(TASK) The answer is to be an exact copy of the lines below running from the line with "camera: 45 degrees left, 15 degrees up" down to the line with "nothing => brown spoon [572 325 78 51]", both ends included, and nothing more.

(INPUT RECORDS)

^^^^^^^^^^^^^^^^

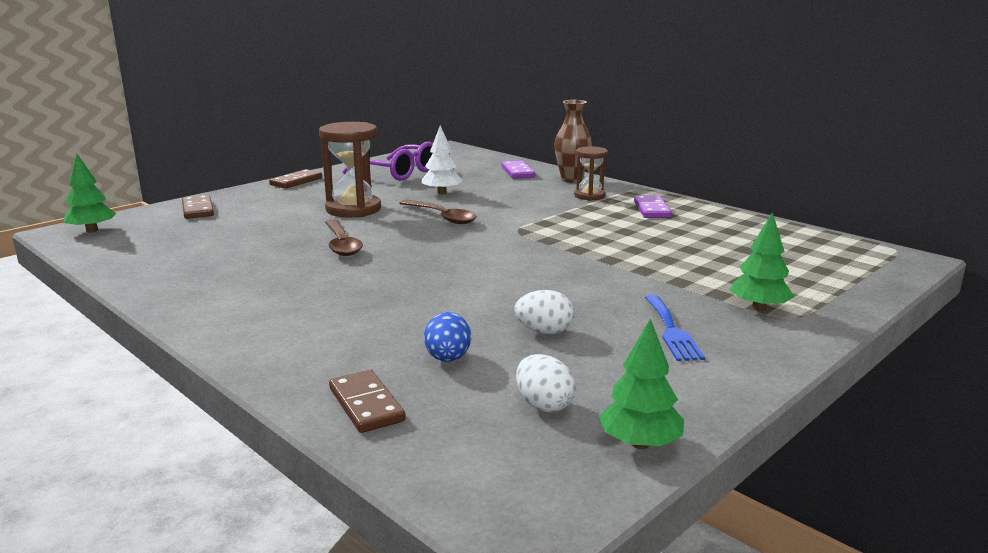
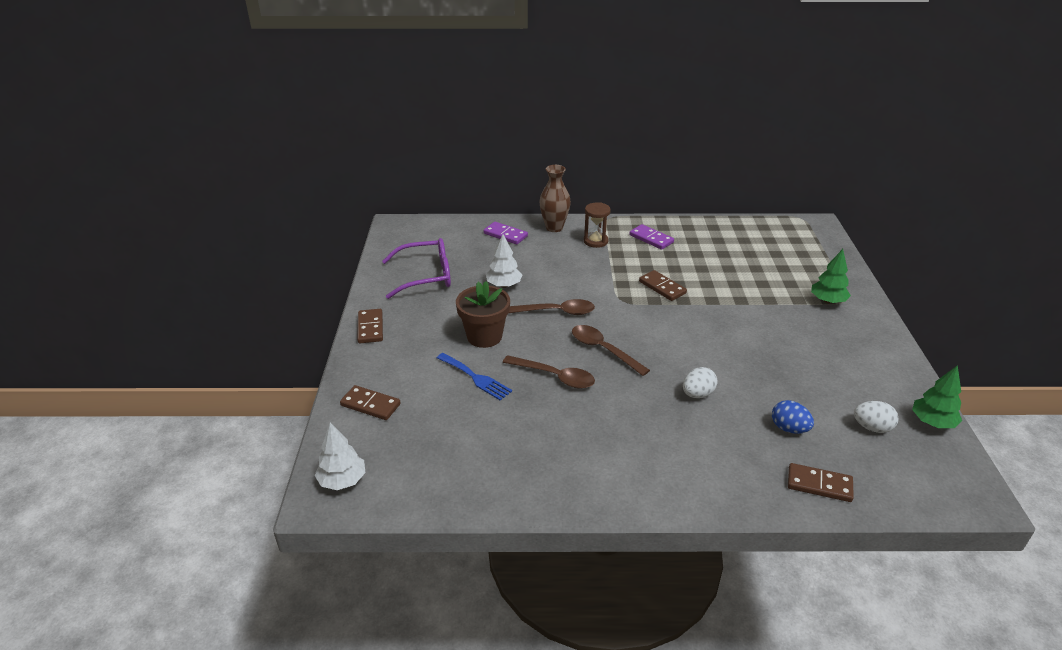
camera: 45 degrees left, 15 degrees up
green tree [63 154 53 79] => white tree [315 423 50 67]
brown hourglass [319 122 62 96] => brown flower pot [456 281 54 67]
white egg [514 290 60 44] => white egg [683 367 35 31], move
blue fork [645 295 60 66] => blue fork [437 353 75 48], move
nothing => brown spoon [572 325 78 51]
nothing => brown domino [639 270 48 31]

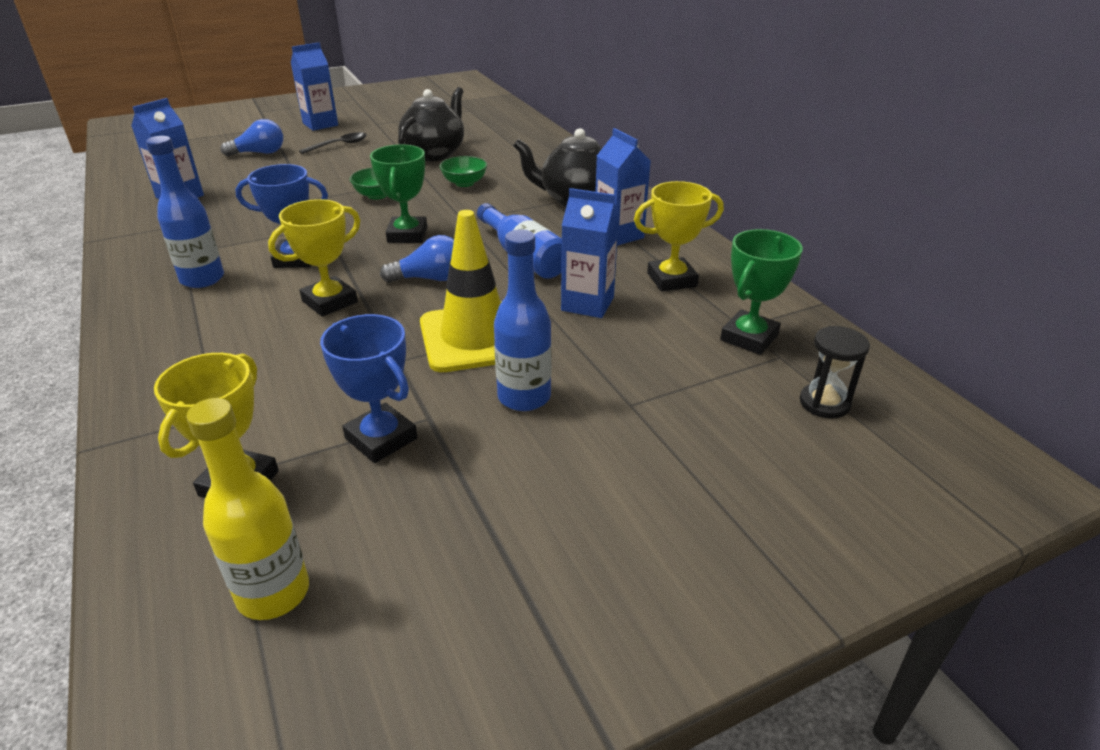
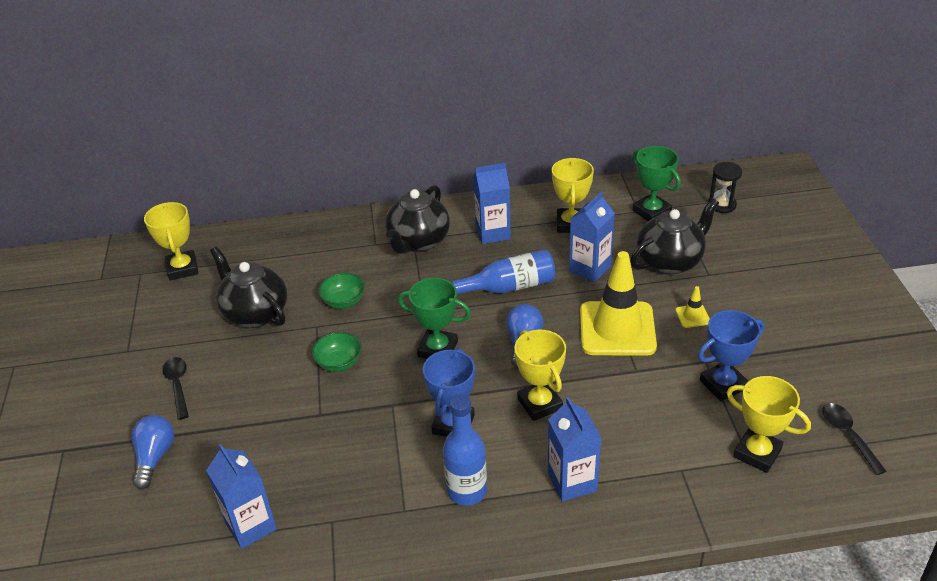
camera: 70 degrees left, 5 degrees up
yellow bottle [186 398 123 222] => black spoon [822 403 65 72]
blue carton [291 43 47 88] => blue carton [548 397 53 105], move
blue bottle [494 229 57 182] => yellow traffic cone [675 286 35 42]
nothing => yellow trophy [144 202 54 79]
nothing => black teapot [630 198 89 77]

^^^^^^^^^^^^^^^^

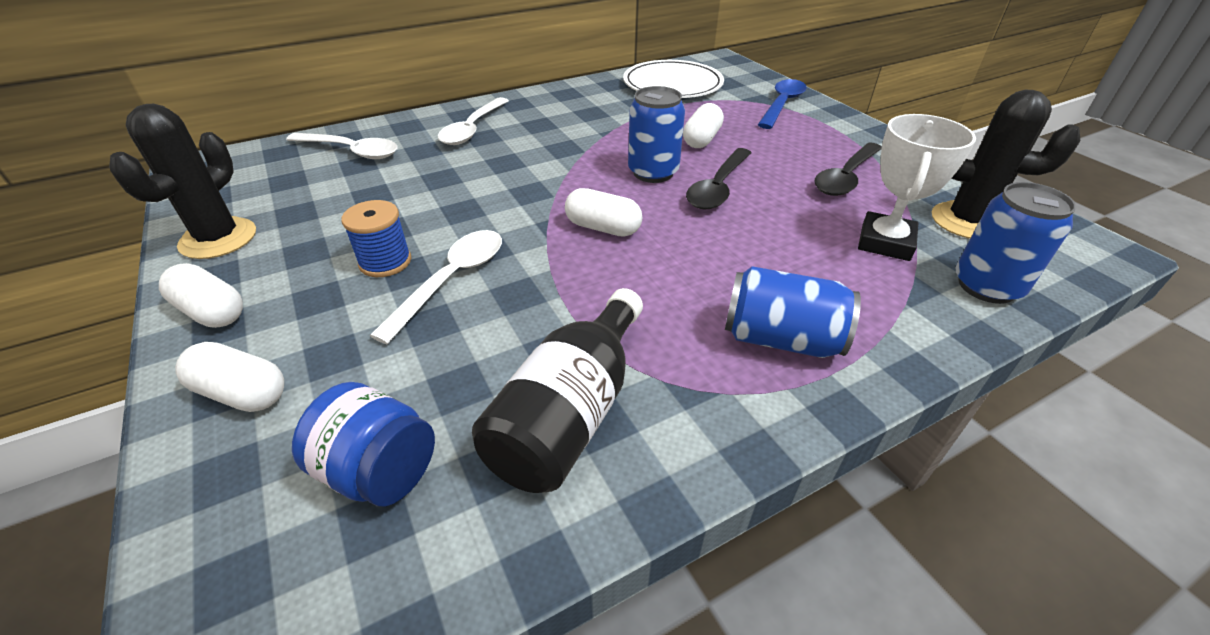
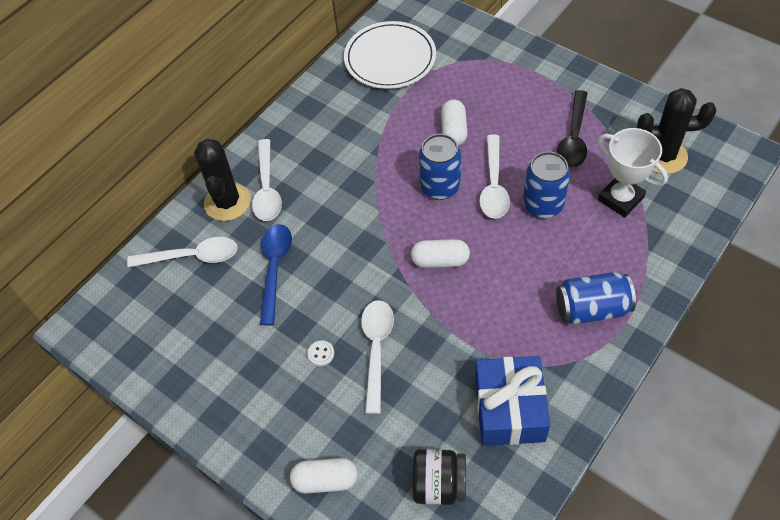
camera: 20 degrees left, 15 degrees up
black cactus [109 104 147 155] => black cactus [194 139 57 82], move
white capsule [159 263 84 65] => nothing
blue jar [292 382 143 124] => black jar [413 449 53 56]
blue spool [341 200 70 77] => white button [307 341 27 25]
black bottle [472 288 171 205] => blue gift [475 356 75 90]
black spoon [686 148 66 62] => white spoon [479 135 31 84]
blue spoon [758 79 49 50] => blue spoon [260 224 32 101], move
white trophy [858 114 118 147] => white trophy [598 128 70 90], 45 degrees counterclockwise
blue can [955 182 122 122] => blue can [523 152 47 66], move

^^^^^^^^^^^^^^^^

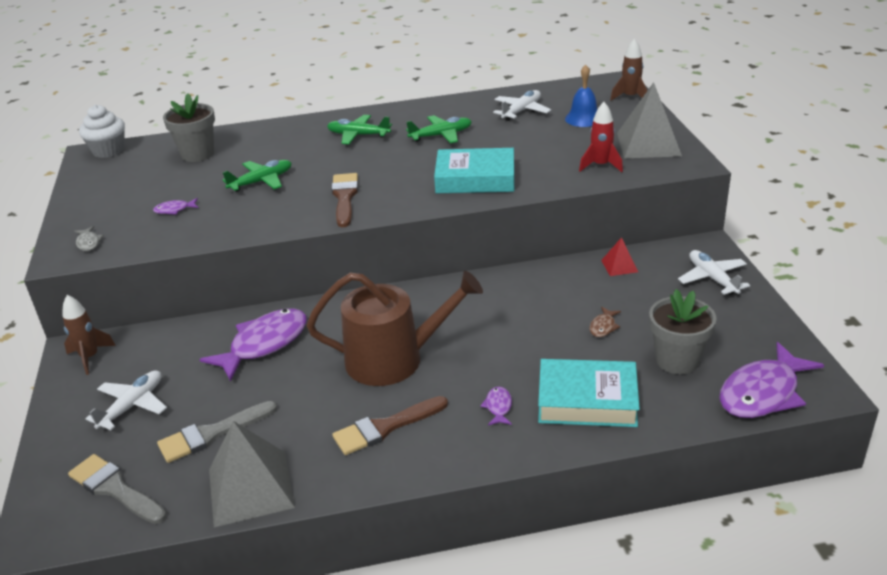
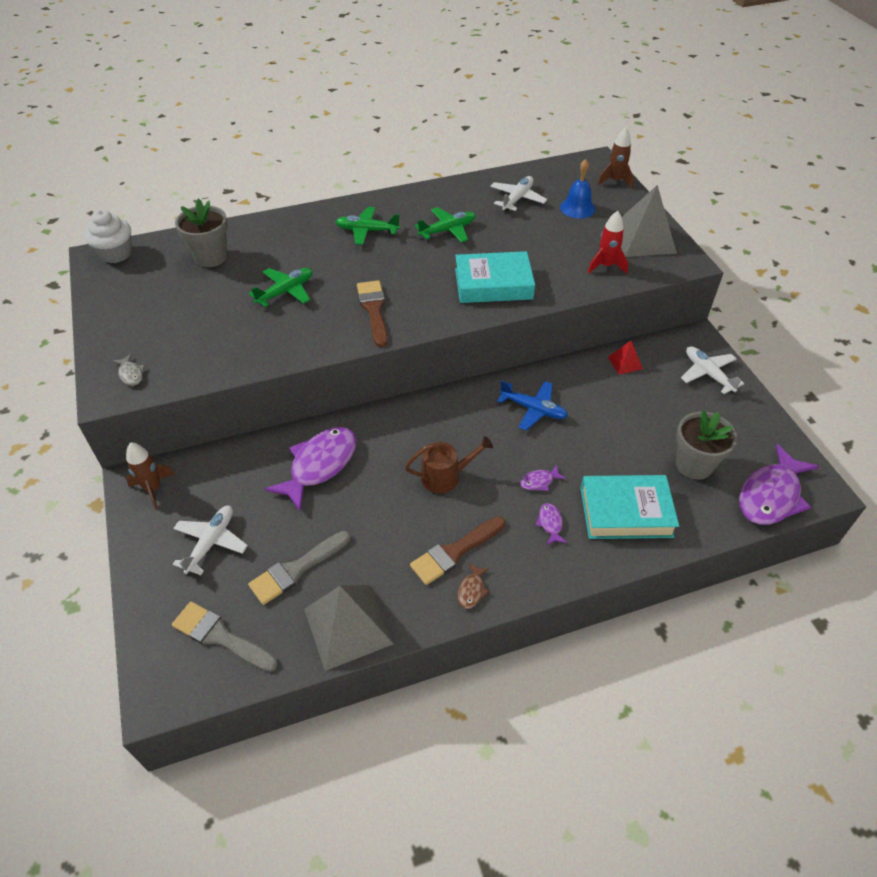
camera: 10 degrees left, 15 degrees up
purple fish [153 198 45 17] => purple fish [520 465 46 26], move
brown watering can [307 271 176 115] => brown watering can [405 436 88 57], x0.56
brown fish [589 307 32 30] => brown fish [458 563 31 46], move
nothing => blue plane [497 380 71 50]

^^^^^^^^^^^^^^^^

(EXERCISE ANSWER)
camera: 45 degrees left, 15 degrees up
green tree [63 154 53 79] => white tree [315 423 50 67]
brown hourglass [319 122 62 96] => brown flower pot [456 281 54 67]
white egg [514 290 60 44] => white egg [683 367 35 31], move
blue fork [645 295 60 66] => blue fork [437 353 75 48], move
nothing => brown spoon [572 325 78 51]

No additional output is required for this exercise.